YOUR GOAL: Only the lines below from the one containing "BARO3 pin SDA: A0 -> D4" to the one containing "RADIO1 pin CSN: B8 -> A10" should be repeated, both included and unchanged.

Itemized modification records:
*-*-*

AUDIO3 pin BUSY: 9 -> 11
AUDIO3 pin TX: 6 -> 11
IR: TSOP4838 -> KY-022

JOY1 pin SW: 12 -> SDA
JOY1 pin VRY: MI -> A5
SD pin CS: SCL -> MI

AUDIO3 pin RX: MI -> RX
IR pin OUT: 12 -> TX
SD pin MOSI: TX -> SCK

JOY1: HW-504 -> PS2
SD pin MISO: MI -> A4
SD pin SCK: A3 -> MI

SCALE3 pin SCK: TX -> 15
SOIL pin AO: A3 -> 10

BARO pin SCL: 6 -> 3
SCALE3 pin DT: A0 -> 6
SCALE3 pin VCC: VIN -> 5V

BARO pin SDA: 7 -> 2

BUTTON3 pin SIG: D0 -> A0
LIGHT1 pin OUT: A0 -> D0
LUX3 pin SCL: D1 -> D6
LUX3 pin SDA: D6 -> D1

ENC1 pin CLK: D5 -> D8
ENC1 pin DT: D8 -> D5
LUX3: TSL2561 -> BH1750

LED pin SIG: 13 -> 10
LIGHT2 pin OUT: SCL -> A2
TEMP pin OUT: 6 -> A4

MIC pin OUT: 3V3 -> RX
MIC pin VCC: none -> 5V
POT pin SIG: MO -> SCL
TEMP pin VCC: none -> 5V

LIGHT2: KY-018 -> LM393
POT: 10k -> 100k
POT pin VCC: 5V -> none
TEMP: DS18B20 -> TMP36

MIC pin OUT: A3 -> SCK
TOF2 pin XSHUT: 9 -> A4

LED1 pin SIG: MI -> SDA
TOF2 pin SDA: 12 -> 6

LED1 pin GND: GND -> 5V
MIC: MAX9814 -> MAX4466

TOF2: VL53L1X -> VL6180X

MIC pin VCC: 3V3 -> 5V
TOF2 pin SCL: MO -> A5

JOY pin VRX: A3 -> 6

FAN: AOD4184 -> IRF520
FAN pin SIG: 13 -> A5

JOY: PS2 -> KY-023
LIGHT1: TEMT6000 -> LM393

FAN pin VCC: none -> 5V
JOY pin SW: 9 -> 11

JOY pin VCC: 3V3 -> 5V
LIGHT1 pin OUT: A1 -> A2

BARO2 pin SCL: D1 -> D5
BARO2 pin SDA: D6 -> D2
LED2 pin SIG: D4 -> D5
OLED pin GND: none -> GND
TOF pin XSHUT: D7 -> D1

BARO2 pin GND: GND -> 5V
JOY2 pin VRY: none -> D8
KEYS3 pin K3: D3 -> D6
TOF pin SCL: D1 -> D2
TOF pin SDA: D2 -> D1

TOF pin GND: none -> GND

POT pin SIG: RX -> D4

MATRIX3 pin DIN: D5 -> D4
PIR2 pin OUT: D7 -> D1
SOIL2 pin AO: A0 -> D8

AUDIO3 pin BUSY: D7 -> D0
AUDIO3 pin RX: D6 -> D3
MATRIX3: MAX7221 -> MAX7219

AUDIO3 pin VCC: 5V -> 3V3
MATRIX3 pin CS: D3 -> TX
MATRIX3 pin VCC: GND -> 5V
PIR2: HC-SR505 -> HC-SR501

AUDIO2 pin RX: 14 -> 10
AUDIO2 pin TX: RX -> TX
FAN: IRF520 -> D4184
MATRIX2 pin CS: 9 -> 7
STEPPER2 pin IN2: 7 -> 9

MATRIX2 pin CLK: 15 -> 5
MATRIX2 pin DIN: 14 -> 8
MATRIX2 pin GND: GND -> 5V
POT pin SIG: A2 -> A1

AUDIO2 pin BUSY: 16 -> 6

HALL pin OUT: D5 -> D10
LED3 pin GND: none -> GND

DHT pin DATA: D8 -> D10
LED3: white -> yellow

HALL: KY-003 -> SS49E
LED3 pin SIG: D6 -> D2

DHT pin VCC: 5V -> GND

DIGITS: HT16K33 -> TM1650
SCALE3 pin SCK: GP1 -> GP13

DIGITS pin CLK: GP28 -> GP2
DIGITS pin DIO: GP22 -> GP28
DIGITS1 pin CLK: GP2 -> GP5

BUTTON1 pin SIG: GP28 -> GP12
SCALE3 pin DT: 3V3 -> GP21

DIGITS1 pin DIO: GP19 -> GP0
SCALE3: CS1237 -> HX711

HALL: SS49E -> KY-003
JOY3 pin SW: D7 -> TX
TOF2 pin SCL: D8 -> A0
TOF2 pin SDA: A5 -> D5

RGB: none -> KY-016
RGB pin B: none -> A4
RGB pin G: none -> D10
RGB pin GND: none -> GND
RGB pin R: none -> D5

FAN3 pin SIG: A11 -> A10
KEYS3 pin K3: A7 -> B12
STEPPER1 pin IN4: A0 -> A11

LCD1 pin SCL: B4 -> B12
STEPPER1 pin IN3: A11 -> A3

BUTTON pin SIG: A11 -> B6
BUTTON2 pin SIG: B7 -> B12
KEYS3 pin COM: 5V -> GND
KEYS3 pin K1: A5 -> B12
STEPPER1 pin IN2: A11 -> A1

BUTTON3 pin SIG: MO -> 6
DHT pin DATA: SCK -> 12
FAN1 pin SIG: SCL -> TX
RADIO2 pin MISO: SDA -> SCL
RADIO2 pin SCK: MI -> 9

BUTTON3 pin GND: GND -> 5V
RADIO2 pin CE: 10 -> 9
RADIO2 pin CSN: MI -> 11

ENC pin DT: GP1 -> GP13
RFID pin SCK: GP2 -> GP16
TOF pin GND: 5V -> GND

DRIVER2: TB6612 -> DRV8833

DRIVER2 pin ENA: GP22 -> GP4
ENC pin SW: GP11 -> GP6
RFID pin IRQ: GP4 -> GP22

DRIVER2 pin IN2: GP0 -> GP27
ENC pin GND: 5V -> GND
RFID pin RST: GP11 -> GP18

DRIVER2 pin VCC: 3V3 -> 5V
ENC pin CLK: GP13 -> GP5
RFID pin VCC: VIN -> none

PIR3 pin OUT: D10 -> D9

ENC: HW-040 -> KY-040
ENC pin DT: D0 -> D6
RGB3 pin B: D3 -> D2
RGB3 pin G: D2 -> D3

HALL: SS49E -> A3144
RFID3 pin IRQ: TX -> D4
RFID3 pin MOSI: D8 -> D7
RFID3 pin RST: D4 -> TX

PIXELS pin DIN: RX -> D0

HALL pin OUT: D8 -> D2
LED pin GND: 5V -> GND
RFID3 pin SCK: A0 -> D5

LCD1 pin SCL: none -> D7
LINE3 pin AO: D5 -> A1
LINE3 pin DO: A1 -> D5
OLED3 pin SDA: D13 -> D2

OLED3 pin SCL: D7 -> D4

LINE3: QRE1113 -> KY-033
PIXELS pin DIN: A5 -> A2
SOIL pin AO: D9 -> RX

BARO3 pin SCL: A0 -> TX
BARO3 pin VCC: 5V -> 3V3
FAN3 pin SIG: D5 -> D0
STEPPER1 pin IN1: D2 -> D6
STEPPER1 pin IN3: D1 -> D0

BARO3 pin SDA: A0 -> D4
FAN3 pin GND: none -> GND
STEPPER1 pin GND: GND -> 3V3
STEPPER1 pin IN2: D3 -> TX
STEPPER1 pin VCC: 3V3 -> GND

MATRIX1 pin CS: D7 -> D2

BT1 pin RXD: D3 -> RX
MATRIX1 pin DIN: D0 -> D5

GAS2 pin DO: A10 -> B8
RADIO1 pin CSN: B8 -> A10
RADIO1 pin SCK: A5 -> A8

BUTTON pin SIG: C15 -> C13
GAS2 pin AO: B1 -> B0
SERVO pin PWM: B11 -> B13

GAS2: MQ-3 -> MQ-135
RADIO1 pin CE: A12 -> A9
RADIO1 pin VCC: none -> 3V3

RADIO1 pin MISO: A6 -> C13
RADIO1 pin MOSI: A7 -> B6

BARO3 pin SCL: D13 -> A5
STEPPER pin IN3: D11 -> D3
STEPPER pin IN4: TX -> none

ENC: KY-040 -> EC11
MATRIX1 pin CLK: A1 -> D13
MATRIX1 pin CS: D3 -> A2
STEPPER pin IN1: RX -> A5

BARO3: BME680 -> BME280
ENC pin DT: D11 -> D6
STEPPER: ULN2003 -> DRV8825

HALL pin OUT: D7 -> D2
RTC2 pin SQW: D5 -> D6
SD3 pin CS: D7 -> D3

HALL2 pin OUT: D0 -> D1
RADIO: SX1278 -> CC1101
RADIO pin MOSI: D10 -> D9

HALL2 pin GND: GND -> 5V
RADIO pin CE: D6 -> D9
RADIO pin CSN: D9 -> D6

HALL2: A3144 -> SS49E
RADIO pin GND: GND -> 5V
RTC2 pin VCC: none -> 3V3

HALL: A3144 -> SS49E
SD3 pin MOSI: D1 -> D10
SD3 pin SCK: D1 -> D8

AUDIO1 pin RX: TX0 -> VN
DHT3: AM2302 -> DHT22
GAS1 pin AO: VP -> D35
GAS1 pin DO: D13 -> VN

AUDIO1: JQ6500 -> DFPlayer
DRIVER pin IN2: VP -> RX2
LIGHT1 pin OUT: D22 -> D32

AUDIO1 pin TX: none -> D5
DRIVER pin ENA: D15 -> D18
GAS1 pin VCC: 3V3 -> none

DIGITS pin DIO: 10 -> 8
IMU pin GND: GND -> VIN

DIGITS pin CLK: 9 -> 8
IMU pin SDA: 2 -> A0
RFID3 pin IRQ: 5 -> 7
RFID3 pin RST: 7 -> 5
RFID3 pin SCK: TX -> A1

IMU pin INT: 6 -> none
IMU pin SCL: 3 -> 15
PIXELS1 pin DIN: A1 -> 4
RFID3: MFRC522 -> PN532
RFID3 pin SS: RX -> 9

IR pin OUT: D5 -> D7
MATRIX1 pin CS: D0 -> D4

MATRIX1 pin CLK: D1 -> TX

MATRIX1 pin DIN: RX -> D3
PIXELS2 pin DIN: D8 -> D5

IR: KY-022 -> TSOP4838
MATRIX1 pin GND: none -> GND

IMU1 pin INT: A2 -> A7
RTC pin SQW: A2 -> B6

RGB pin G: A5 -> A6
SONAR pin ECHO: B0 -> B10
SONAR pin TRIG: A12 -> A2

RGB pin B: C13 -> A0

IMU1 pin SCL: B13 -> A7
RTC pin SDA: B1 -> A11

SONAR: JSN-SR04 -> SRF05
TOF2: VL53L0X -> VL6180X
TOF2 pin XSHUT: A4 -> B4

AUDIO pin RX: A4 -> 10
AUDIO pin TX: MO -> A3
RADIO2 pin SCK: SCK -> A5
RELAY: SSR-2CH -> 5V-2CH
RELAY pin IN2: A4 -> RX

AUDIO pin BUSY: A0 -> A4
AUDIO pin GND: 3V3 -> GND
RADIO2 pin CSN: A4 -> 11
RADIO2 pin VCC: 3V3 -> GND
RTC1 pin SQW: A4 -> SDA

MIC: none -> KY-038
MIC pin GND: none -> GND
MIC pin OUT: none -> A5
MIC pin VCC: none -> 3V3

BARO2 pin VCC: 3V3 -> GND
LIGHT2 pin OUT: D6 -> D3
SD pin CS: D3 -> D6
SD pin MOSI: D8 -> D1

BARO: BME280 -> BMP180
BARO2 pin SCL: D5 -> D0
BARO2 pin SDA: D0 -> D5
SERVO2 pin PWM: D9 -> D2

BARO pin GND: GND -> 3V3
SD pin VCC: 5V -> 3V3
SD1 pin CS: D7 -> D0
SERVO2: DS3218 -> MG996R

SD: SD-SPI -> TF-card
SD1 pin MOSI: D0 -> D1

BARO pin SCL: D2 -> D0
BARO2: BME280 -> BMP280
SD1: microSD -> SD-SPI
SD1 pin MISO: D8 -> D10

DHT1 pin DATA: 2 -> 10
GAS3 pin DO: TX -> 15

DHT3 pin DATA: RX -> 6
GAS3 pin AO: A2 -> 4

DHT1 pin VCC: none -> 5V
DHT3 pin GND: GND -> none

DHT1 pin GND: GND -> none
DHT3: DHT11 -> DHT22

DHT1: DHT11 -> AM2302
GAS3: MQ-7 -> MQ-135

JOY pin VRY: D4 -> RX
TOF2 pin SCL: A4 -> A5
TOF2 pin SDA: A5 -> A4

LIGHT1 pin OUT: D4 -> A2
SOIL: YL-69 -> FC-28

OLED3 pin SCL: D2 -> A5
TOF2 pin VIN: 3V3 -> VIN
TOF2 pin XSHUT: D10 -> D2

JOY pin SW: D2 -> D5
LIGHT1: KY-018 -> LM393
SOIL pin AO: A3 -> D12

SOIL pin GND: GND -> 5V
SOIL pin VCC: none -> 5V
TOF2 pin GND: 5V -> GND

*-*-*

ANSWER TO THIS TASK:
BARO3 pin SDA: A0 -> D4
FAN3 pin GND: none -> GND
STEPPER1 pin GND: GND -> 3V3
STEPPER1 pin IN2: D3 -> TX
STEPPER1 pin VCC: 3V3 -> GND

MATRIX1 pin CS: D7 -> D2

BT1 pin RXD: D3 -> RX
MATRIX1 pin DIN: D0 -> D5

GAS2 pin DO: A10 -> B8
RADIO1 pin CSN: B8 -> A10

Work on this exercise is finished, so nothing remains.